§ Short task
Rewrite every line of the listing below as a numbered list, skipping any blank lines. Leave the pictures out of your answer.

::::::

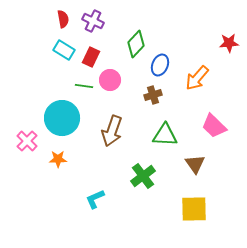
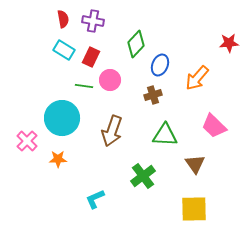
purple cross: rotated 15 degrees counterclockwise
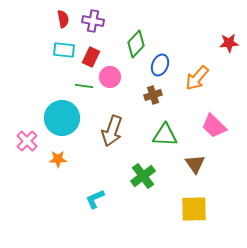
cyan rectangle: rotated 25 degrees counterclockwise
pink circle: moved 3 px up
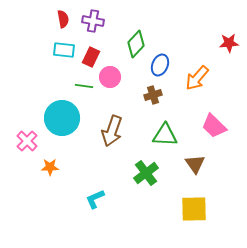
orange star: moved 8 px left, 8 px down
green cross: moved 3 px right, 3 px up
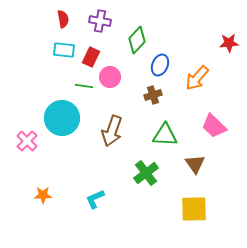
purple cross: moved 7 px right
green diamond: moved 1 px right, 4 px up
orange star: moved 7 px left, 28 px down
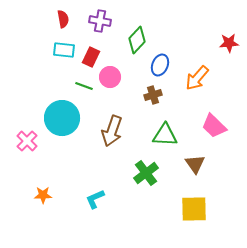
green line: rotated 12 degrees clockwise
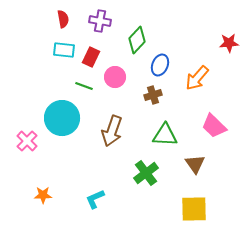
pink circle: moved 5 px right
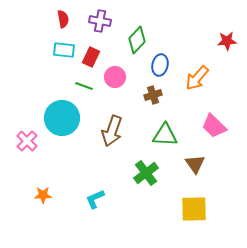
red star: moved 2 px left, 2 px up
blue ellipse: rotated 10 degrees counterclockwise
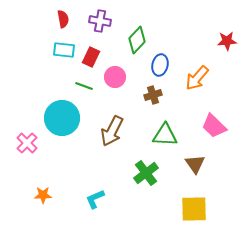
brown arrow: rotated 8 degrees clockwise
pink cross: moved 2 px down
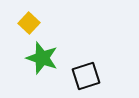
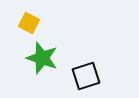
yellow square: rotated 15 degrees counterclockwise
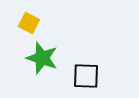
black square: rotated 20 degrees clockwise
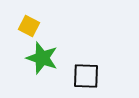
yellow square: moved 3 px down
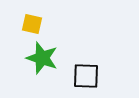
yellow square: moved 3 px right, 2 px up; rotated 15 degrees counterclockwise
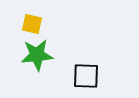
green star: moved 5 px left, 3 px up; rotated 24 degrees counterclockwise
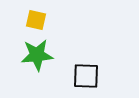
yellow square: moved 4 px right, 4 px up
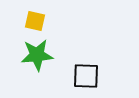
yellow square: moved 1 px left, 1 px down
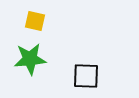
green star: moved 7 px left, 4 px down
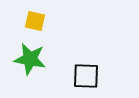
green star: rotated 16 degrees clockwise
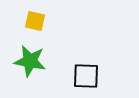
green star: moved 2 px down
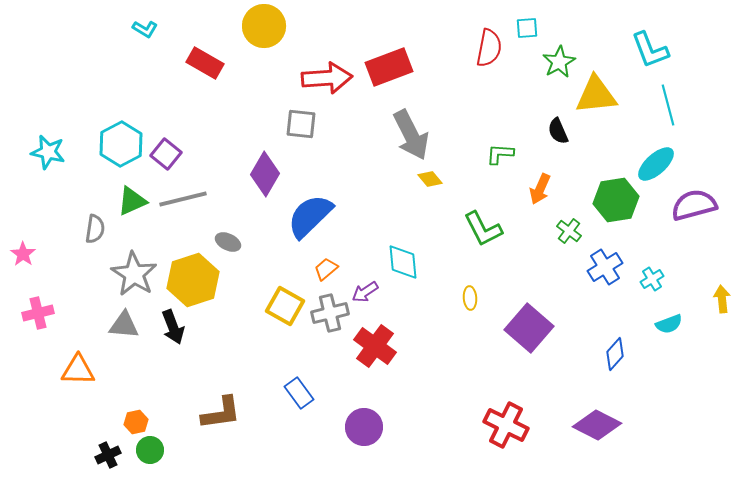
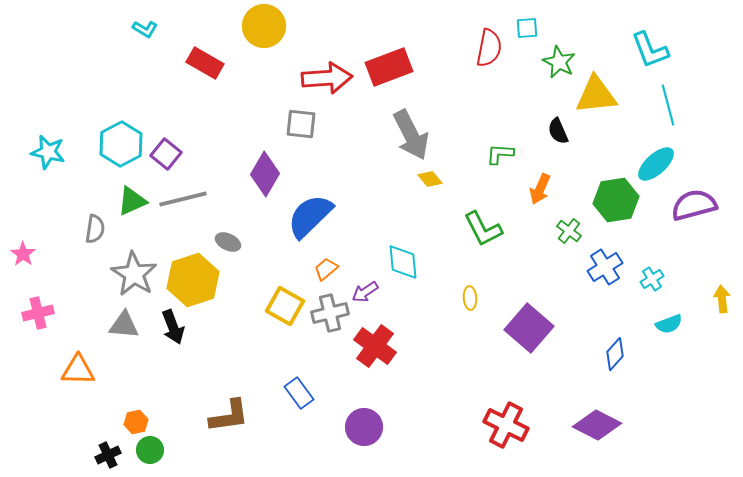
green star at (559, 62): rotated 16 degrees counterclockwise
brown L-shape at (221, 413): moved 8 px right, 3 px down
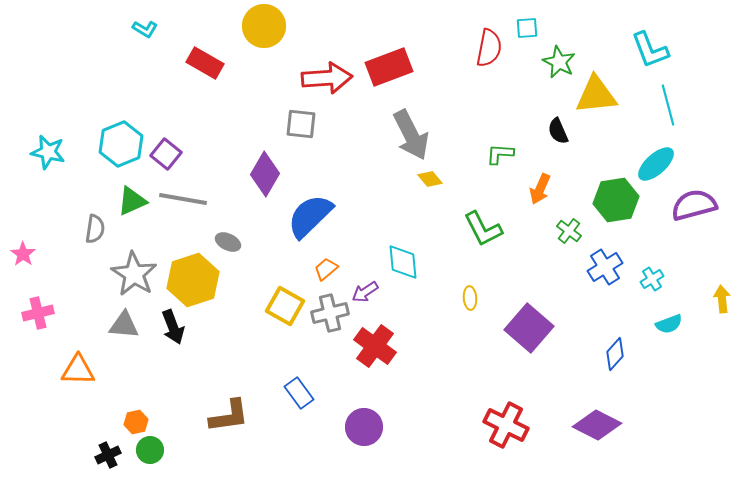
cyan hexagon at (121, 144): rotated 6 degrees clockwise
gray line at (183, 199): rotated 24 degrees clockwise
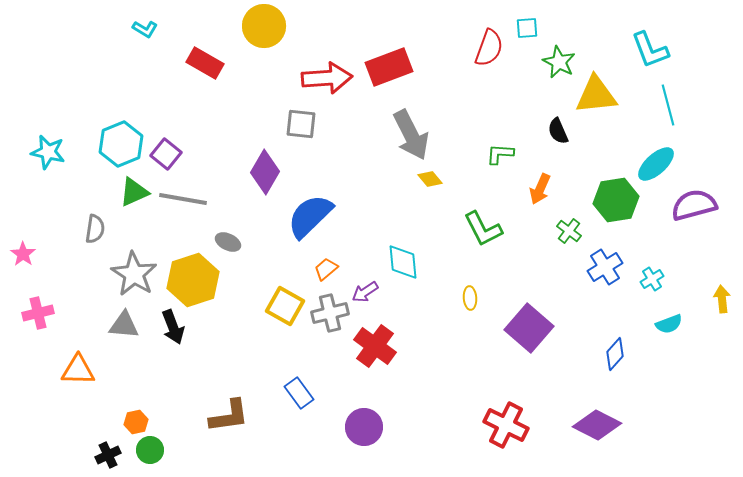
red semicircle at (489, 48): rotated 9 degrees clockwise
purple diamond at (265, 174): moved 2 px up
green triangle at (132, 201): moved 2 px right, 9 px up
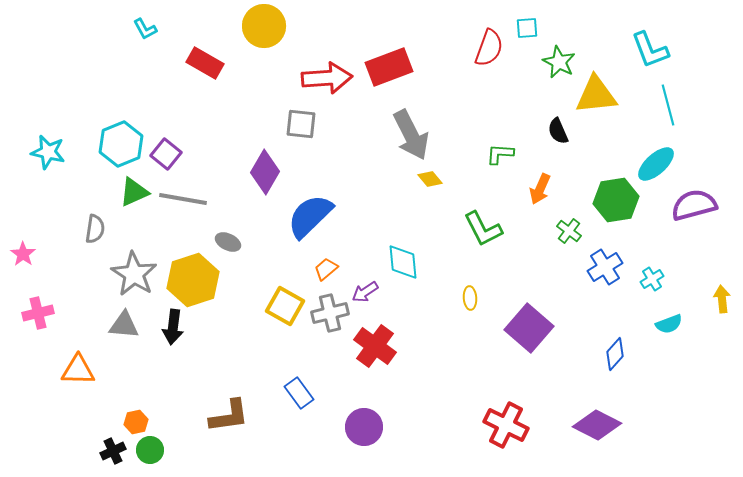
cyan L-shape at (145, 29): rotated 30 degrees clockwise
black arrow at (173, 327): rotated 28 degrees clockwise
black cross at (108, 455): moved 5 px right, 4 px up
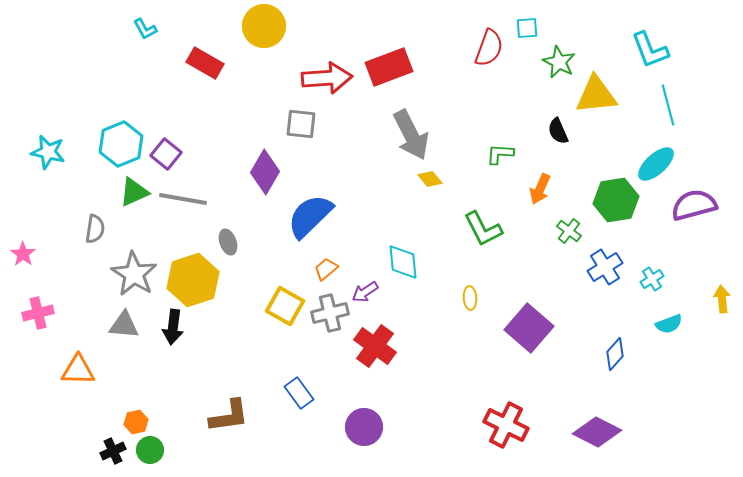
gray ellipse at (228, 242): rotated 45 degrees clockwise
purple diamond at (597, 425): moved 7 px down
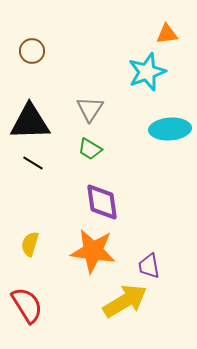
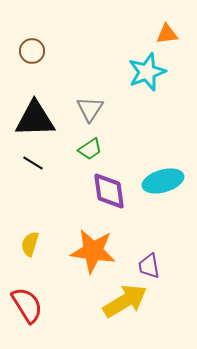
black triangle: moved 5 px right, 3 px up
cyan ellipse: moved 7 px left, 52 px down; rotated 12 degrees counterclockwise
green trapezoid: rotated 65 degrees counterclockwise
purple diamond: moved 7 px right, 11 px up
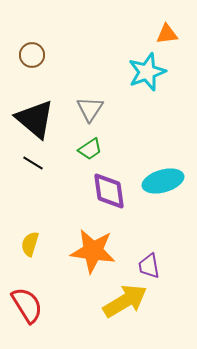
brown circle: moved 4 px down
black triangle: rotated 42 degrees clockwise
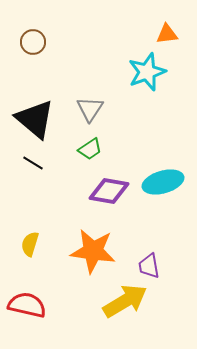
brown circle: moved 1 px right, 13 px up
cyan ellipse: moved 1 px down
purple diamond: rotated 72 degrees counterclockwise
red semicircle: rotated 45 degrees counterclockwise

::::::

§ Answer
1. purple cross: rotated 15 degrees counterclockwise
2. cyan rectangle: rotated 25 degrees counterclockwise
3. pink circle: moved 3 px up
4. orange star: moved 8 px left, 8 px down
5. green cross: moved 3 px right, 3 px up
6. purple cross: moved 7 px right
7. green diamond: moved 1 px right, 4 px up
8. orange star: moved 7 px left, 28 px down
9. green line: rotated 12 degrees clockwise
10. pink circle: moved 5 px right
11. red star: moved 2 px left, 2 px up
12. blue ellipse: rotated 10 degrees counterclockwise
13. brown arrow: rotated 8 degrees clockwise
14. pink cross: moved 2 px down
15. yellow square: rotated 15 degrees counterclockwise
16. black square: rotated 20 degrees clockwise
17. yellow square: moved 3 px down
18. yellow square: moved 3 px right, 2 px up; rotated 15 degrees counterclockwise
19. green star: moved 5 px left, 3 px up; rotated 24 degrees counterclockwise
20. yellow square: moved 4 px right, 4 px up
21. yellow square: moved 1 px left, 1 px down
22. green star: moved 7 px left, 4 px down
23. green star: rotated 16 degrees clockwise
24. green star: moved 2 px down
25. green star at (559, 62): rotated 16 degrees counterclockwise
26. brown L-shape at (221, 413): moved 8 px right, 3 px down
27. cyan hexagon at (121, 144): rotated 6 degrees clockwise
28. gray line at (183, 199): rotated 24 degrees clockwise
29. red semicircle at (489, 48): rotated 9 degrees clockwise
30. purple diamond at (265, 174): moved 2 px up
31. green triangle at (132, 201): moved 2 px right, 9 px up
32. cyan L-shape at (145, 29): rotated 30 degrees clockwise
33. black arrow at (173, 327): rotated 28 degrees clockwise
34. black cross at (108, 455): moved 5 px right, 4 px up
35. gray ellipse at (228, 242): rotated 45 degrees clockwise
36. purple diamond at (597, 425): moved 7 px down
37. black triangle: moved 5 px right, 3 px up
38. cyan ellipse: moved 7 px left, 52 px down; rotated 12 degrees counterclockwise
39. green trapezoid: rotated 65 degrees counterclockwise
40. purple diamond: moved 7 px right, 11 px up
41. brown circle: moved 4 px down
42. black triangle: rotated 42 degrees clockwise
43. brown circle: moved 1 px right, 13 px up
44. cyan ellipse: moved 1 px down
45. purple diamond: rotated 72 degrees counterclockwise
46. red semicircle: rotated 45 degrees counterclockwise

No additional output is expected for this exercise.